====== Exercise data ======

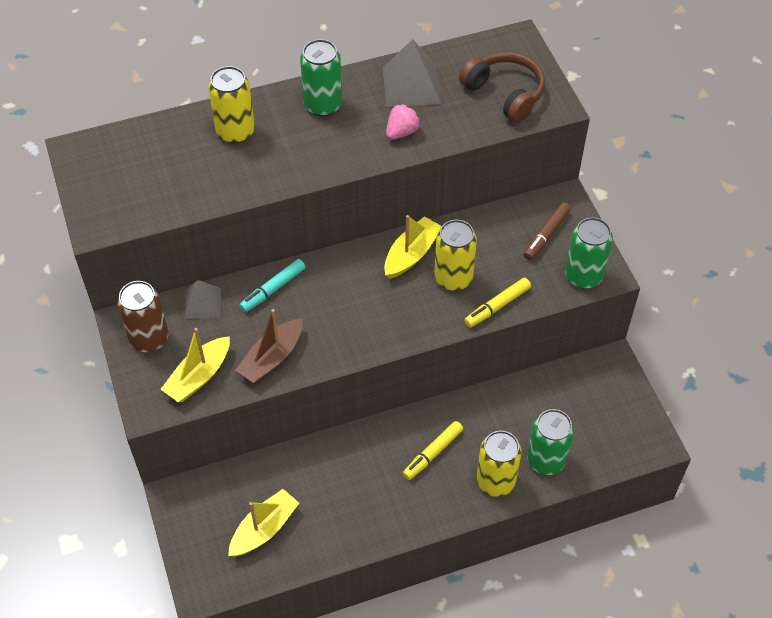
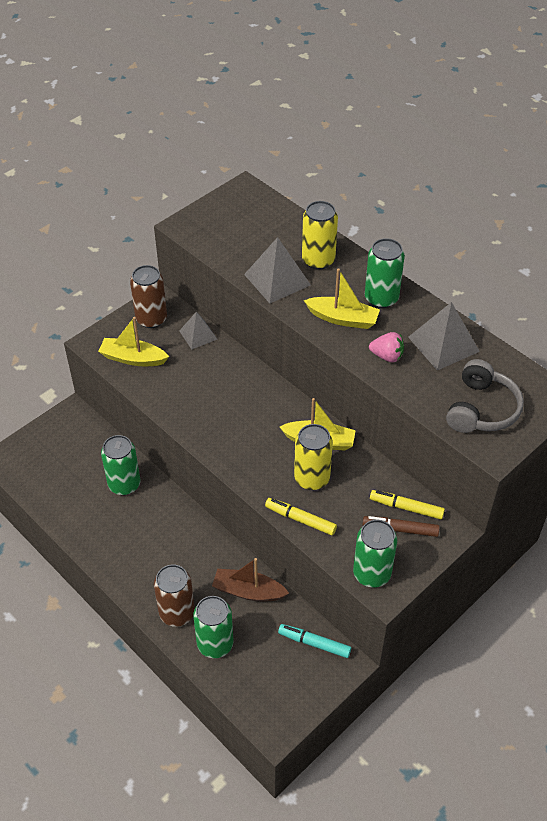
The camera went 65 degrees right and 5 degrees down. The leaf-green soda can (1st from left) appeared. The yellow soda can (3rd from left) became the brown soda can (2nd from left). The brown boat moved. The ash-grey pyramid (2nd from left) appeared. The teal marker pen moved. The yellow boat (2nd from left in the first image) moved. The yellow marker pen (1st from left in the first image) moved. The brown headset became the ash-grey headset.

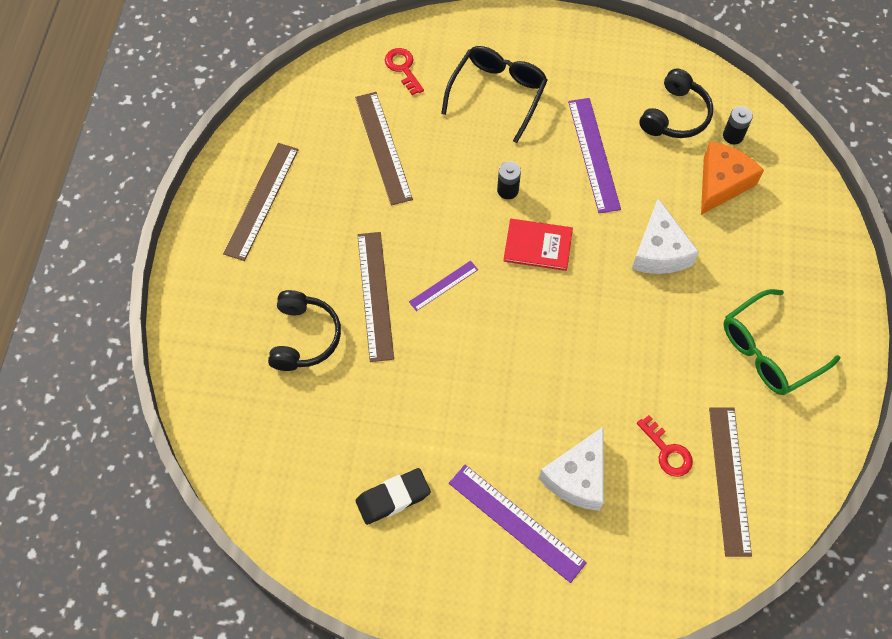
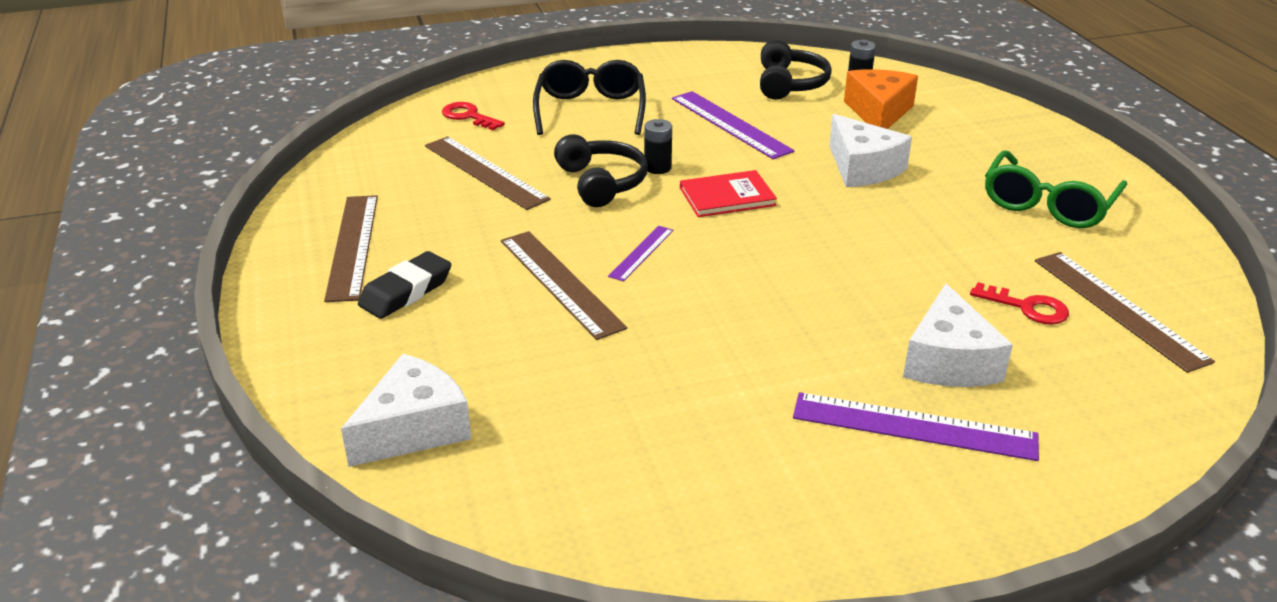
The camera went 25 degrees left and 30 degrees down. The snow-white cheese wedge (1st from left) appeared. The black gum eraser moved. The black headset (1st from left) moved.

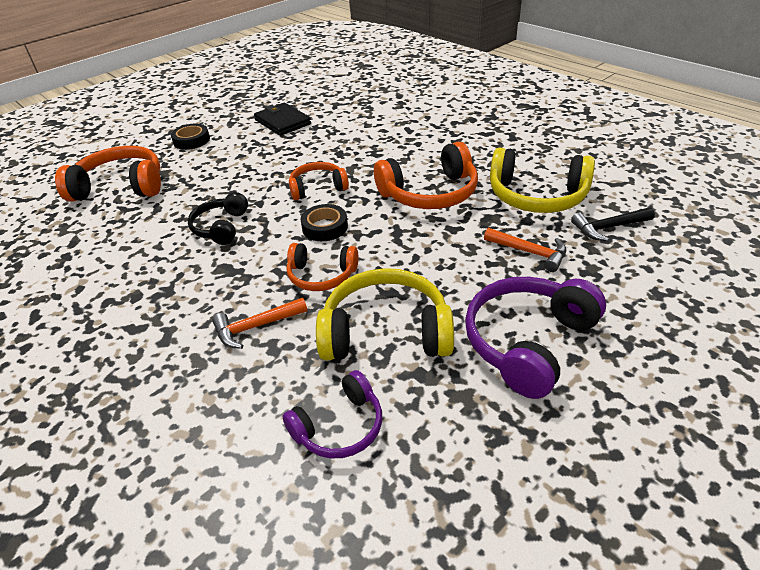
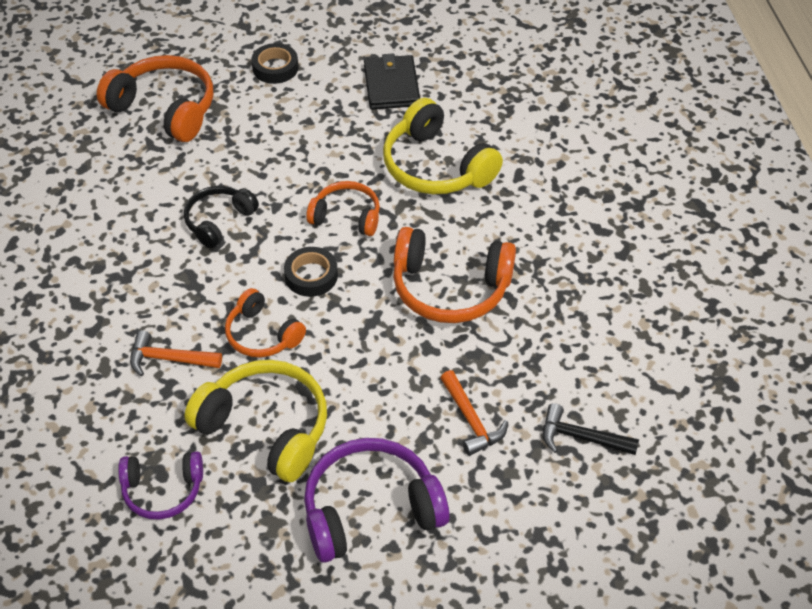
The camera went 30 degrees right and 10 degrees up. The yellow headset (2nd from left) moved.

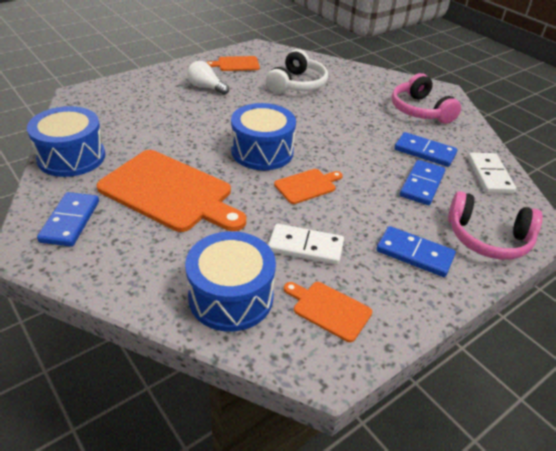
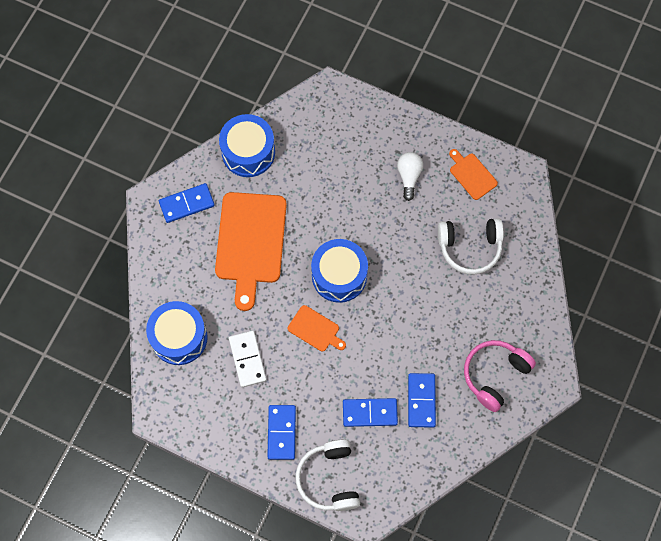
The camera went 65 degrees right and 30 degrees up. The rose-pink headset (2nd from left) became the snow-white headset (1st from left). The orange chopping board (4th from left) disappeared. The snow-white domino tile (2nd from left) disappeared.

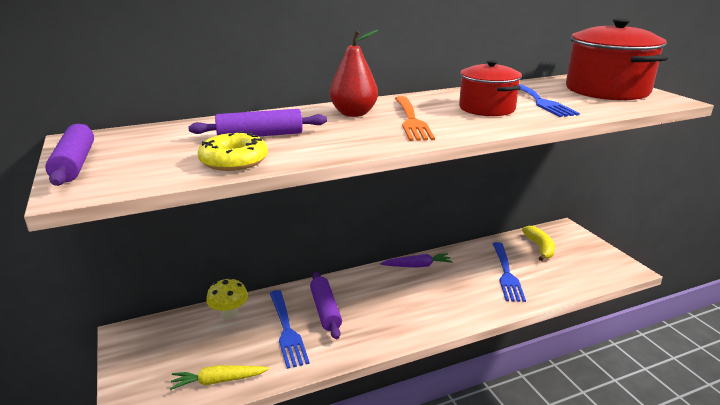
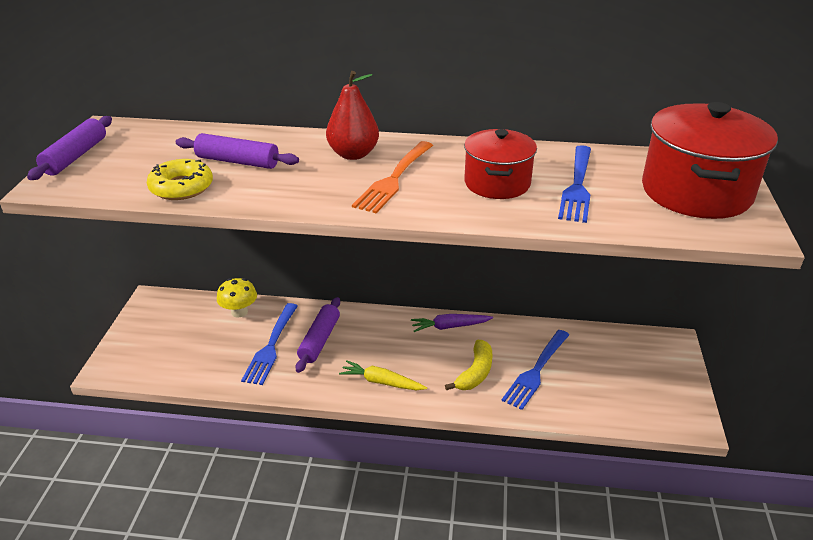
The camera went 30 degrees right and 10 degrees up. The yellow root vegetable moved. The royal purple root vegetable turned 150 degrees clockwise. The yellow banana fruit moved.

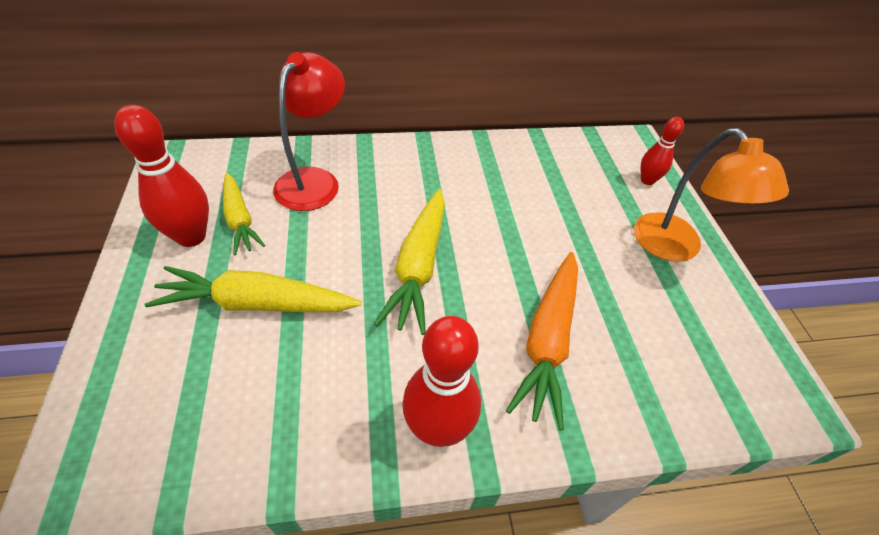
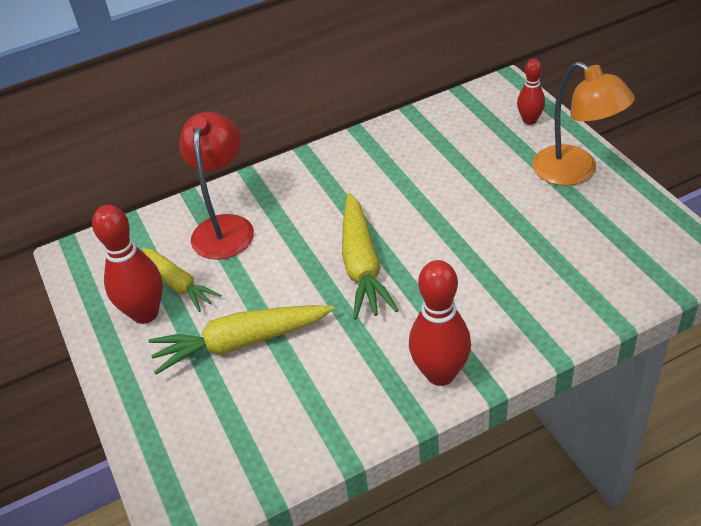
The camera went 10 degrees left and 5 degrees down. The orange root vegetable disappeared.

======

### [Work task]
Say how many lines in the listing above include the word "yellow". Nothing but the number is needed.

### [Answer area]
3